> **About this exercise**:
For the material below, the sole required output is the number of lines that include "pawn".

** Information provided follows **

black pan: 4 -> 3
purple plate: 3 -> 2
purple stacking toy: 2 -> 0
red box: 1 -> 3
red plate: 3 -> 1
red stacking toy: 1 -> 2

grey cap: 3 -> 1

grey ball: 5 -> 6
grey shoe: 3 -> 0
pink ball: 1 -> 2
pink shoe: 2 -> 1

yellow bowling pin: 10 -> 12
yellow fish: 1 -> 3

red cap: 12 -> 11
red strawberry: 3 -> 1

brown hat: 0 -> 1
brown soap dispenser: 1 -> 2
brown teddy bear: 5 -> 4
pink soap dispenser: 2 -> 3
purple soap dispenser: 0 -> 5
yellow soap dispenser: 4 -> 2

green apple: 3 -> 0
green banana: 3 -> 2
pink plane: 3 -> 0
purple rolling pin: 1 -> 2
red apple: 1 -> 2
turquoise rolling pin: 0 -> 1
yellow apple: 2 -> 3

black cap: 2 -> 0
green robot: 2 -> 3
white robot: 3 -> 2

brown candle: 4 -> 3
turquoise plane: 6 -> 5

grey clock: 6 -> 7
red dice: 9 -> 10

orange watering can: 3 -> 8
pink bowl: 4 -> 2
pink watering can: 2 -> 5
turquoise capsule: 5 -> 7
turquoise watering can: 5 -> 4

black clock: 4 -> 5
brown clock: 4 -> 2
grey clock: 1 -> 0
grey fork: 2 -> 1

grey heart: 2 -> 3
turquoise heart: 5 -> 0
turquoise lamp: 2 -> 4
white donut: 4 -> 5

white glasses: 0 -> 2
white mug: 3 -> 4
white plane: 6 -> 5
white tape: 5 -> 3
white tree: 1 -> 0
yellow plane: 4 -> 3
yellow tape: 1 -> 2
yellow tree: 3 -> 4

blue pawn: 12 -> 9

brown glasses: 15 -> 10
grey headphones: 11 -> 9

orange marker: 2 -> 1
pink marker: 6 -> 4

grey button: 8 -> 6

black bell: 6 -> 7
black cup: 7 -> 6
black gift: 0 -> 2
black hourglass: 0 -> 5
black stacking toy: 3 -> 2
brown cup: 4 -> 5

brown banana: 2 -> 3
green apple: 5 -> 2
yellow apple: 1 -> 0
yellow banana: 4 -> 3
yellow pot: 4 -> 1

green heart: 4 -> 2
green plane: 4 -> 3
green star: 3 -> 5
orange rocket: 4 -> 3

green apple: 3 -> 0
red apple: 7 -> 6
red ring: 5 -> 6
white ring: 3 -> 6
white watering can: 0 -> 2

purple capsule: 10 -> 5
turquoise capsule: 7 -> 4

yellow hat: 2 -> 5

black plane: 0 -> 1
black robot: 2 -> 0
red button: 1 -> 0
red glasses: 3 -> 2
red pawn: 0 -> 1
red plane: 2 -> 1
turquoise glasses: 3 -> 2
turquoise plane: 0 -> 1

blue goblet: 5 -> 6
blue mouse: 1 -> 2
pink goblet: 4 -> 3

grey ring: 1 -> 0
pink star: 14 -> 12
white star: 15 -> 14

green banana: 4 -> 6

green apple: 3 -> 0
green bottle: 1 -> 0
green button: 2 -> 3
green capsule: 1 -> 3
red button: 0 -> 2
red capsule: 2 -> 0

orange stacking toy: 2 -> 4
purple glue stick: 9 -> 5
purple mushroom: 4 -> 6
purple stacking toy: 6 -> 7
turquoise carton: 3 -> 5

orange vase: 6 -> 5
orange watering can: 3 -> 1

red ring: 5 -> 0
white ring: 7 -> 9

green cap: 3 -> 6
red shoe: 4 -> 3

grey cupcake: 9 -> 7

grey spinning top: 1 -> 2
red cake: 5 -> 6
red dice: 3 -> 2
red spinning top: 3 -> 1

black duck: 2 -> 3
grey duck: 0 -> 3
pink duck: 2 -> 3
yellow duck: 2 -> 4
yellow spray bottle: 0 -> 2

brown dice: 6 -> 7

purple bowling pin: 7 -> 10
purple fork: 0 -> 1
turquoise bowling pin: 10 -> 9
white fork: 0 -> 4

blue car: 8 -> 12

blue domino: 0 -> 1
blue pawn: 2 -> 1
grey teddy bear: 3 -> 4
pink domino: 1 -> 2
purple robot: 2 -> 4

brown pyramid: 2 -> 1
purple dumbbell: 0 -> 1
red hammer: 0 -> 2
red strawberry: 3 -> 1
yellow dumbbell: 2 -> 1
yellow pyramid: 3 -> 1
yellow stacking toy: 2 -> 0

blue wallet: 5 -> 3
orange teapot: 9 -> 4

** End of Information provided **

> **Response area**:
3